* **The request**: Copy the data below word for word, from its first line through the line containing "purlins is located", including that line.

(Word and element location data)
---------------

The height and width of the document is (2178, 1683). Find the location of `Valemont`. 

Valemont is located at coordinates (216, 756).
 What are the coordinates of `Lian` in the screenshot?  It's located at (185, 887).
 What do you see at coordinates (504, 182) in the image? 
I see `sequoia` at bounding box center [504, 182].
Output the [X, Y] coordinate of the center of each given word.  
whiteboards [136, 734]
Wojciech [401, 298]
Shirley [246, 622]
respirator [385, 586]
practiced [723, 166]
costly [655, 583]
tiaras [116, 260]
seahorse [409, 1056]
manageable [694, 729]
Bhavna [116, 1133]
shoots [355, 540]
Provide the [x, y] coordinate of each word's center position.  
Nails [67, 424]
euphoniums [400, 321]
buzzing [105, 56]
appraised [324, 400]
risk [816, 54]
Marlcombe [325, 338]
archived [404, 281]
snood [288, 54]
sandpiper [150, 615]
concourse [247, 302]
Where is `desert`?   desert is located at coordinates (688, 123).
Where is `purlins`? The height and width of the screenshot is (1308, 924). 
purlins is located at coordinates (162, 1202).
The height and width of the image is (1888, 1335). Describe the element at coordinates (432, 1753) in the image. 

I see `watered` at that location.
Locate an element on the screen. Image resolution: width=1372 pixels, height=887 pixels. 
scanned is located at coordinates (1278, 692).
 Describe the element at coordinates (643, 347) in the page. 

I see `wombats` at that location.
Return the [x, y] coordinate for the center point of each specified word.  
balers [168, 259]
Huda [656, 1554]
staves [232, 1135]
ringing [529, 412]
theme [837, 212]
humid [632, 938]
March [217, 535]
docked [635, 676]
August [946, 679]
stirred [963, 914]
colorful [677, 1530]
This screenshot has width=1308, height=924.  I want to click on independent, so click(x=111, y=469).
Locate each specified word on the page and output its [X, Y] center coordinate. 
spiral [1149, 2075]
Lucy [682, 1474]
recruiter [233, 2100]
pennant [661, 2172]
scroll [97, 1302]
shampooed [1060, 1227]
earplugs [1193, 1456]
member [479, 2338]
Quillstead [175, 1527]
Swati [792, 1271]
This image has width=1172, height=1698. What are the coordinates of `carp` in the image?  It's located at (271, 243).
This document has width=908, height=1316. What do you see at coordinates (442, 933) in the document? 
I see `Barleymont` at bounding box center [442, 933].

---------------

* **Task solution**:
The height and width of the document is (2178, 1683). Find the location of `Valemont`. 

Valemont is located at coordinates (216, 756).
 What are the coordinates of `Lian` in the screenshot?  It's located at (185, 887).
 What do you see at coordinates (504, 182) in the image? 
I see `sequoia` at bounding box center [504, 182].
Output the [X, Y] coordinate of the center of each given word.  
whiteboards [136, 734]
Wojciech [401, 298]
Shirley [246, 622]
respirator [385, 586]
practiced [723, 166]
costly [655, 583]
tiaras [116, 260]
seahorse [409, 1056]
manageable [694, 729]
Bhavna [116, 1133]
shoots [355, 540]
Provide the [x, y] coordinate of each word's center position.  
Nails [67, 424]
euphoniums [400, 321]
buzzing [105, 56]
appraised [324, 400]
risk [816, 54]
Marlcombe [325, 338]
archived [404, 281]
snood [288, 54]
sandpiper [150, 615]
concourse [247, 302]
Where is `desert`?   desert is located at coordinates (688, 123).
Where is `purlins`? The height and width of the screenshot is (1308, 924). 
purlins is located at coordinates (162, 1202).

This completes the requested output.